Activity:
Return every line of the data below that includes the string "yellow".

──────── Data shown

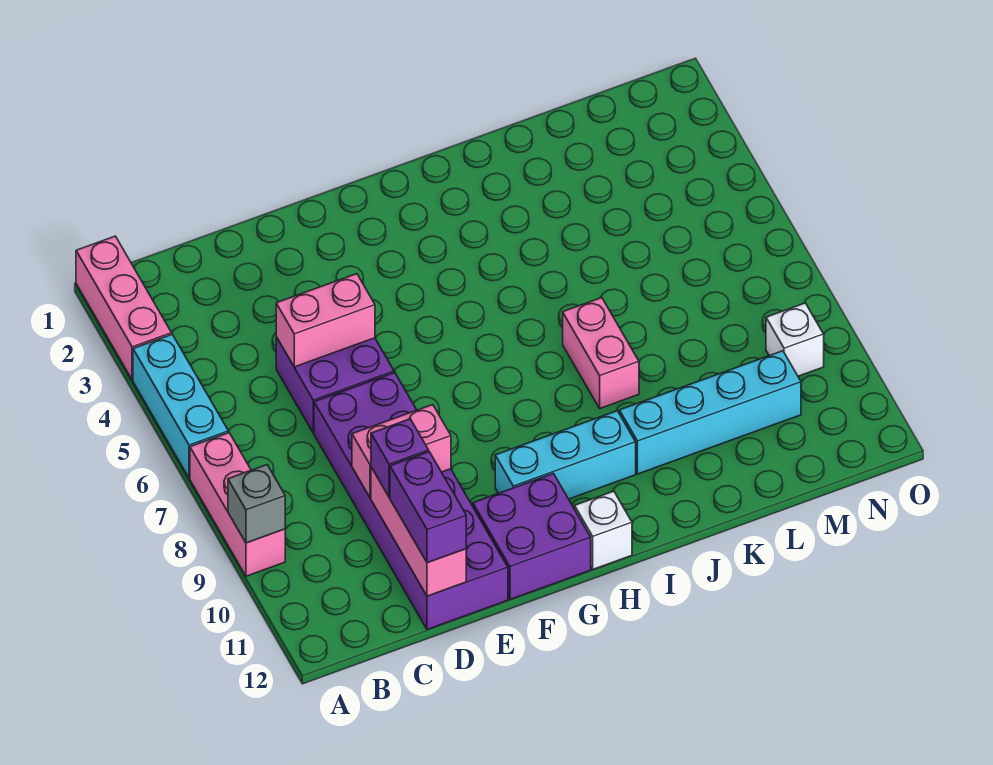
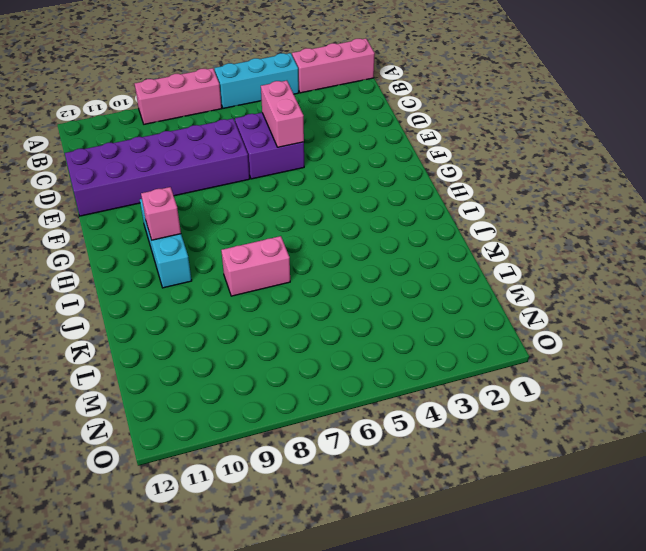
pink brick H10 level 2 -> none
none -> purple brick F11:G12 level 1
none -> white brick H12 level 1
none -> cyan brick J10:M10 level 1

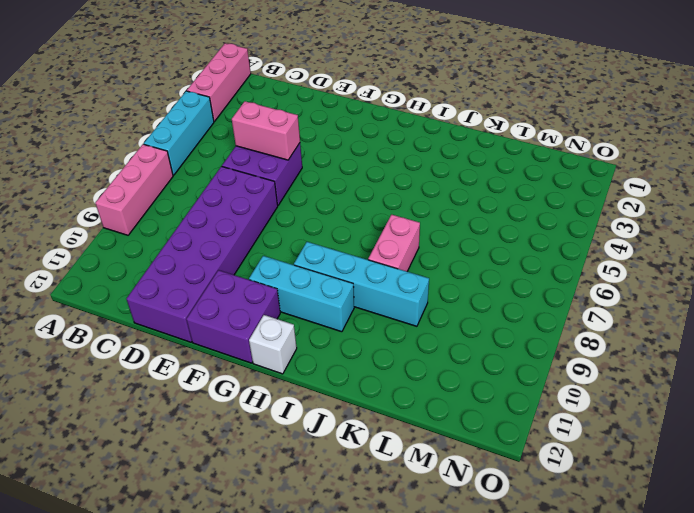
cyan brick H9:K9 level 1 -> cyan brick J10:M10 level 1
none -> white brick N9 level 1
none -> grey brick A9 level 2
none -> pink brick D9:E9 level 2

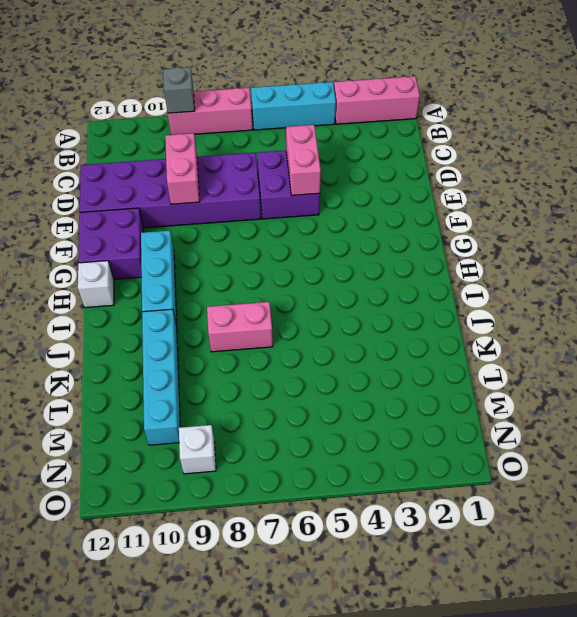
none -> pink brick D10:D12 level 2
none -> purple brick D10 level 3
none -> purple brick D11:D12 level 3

────────────────
──────── Data shown

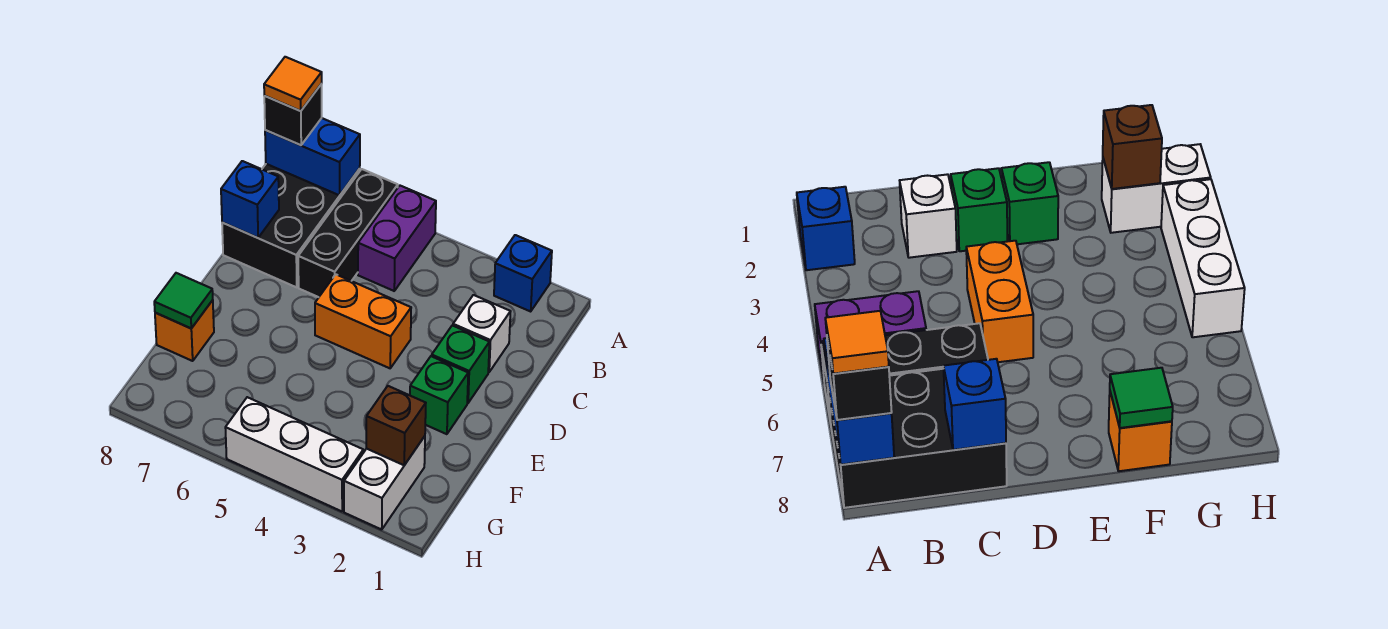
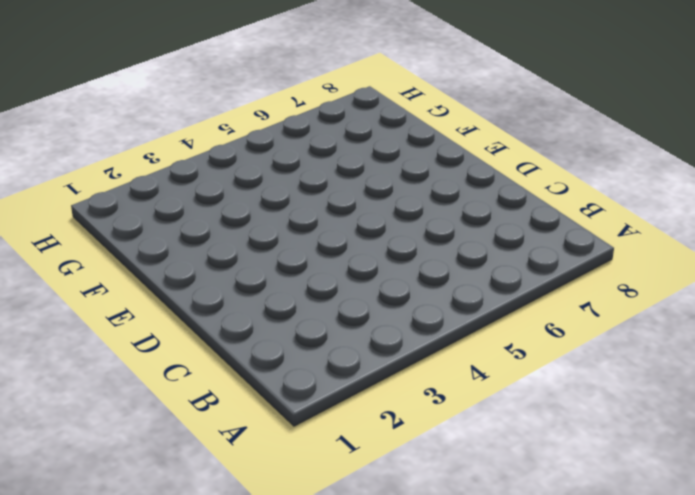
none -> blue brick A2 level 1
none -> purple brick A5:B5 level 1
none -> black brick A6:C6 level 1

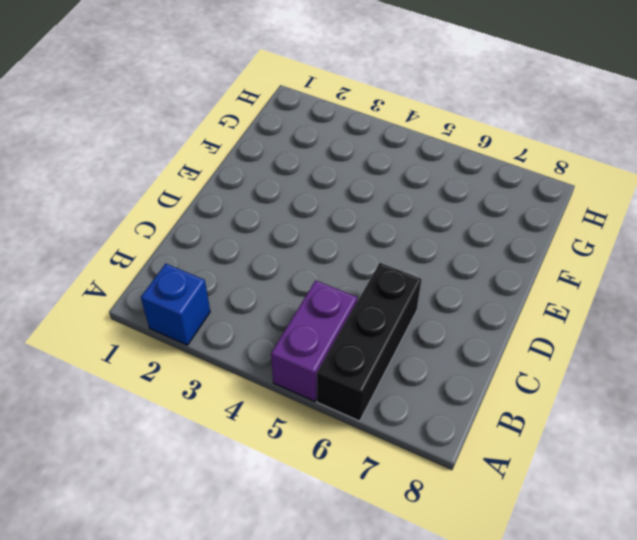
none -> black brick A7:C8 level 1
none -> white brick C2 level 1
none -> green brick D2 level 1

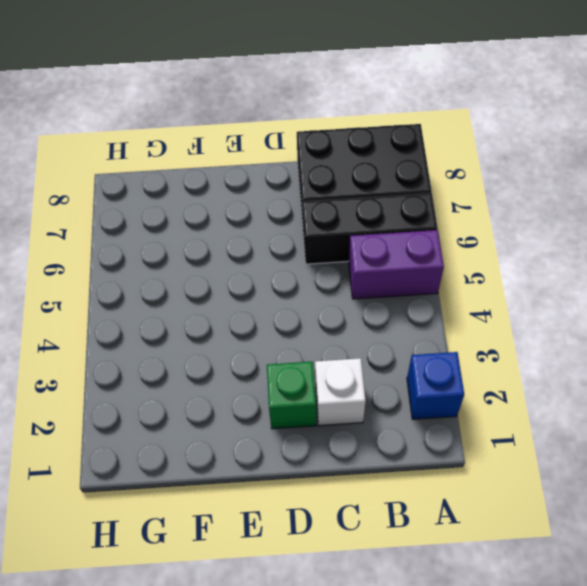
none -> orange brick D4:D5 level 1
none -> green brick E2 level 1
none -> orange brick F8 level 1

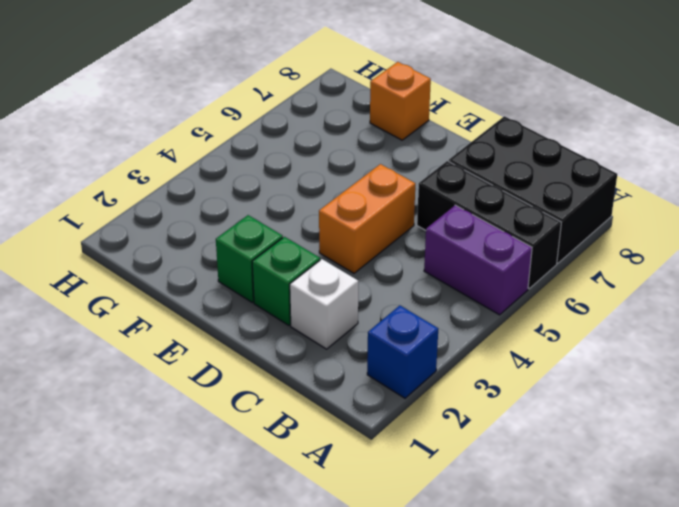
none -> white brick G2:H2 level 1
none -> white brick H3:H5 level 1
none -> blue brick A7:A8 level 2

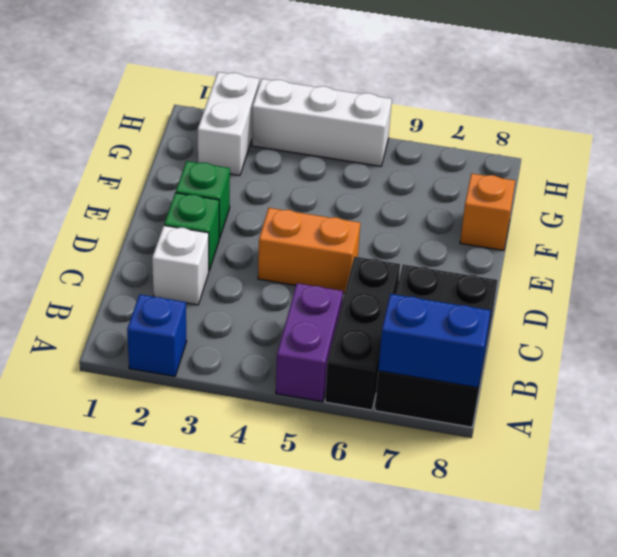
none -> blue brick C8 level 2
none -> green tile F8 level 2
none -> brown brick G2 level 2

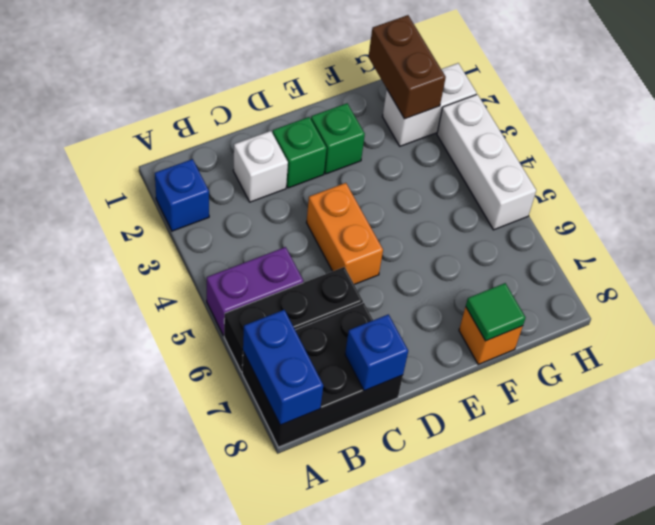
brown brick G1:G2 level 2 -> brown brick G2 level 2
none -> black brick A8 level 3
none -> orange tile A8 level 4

────────────────
──────── Data shown

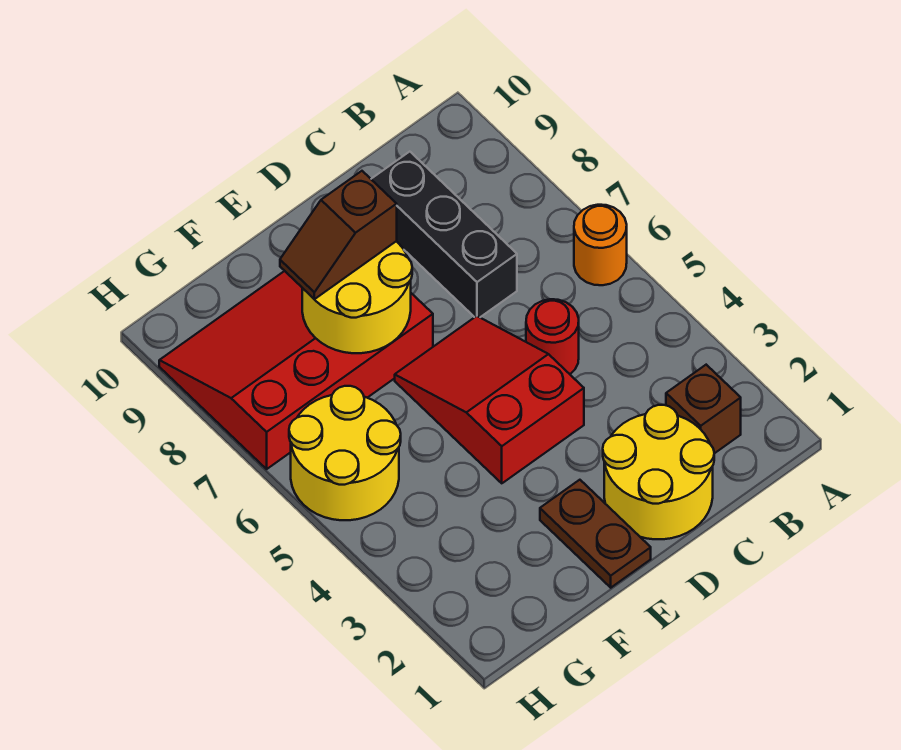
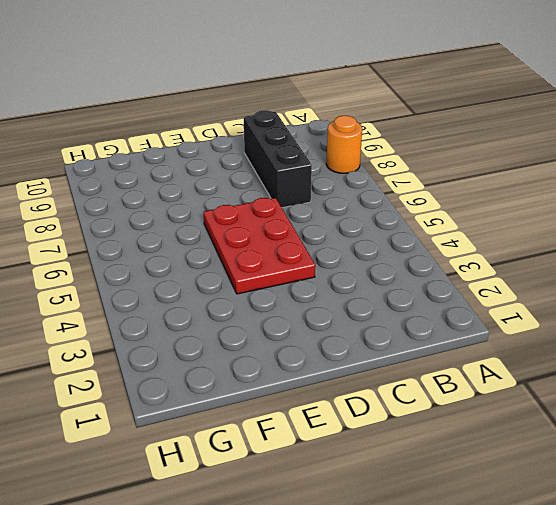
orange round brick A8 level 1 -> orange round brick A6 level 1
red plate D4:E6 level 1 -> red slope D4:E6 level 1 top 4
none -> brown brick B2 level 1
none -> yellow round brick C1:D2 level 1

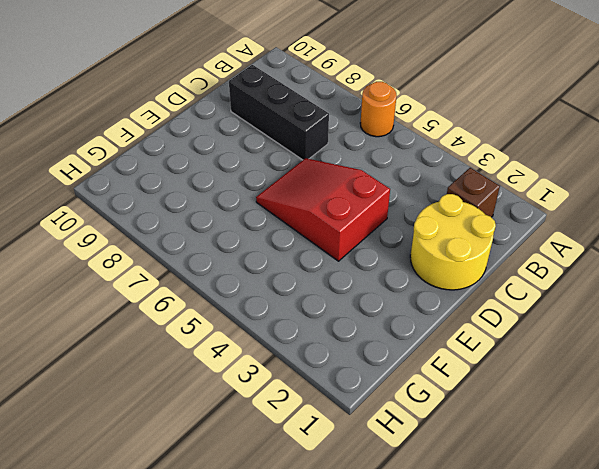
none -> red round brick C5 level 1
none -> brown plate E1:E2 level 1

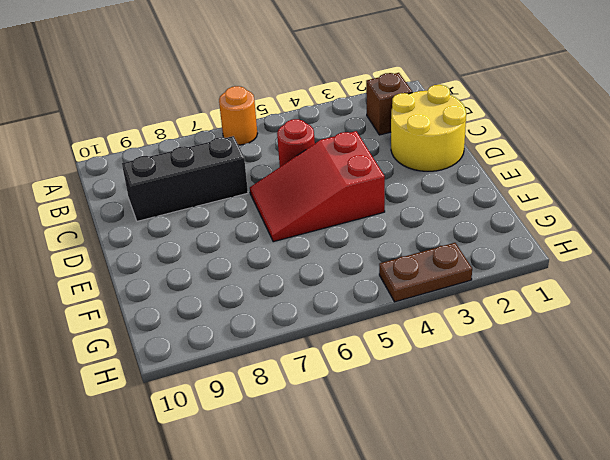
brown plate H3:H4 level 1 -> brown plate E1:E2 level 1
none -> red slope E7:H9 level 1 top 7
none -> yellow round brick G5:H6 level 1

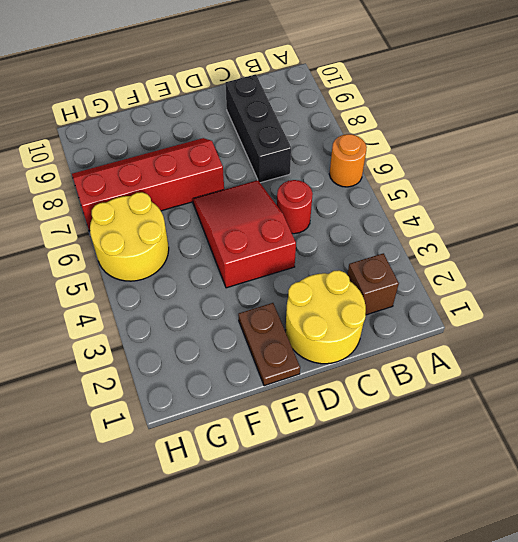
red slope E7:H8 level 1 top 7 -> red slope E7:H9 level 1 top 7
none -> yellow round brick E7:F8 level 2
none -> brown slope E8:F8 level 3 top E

────────────────

Response to this exercise:
none -> yellow round brick C1:D2 level 1
none -> yellow round brick G5:H6 level 1
none -> yellow round brick E7:F8 level 2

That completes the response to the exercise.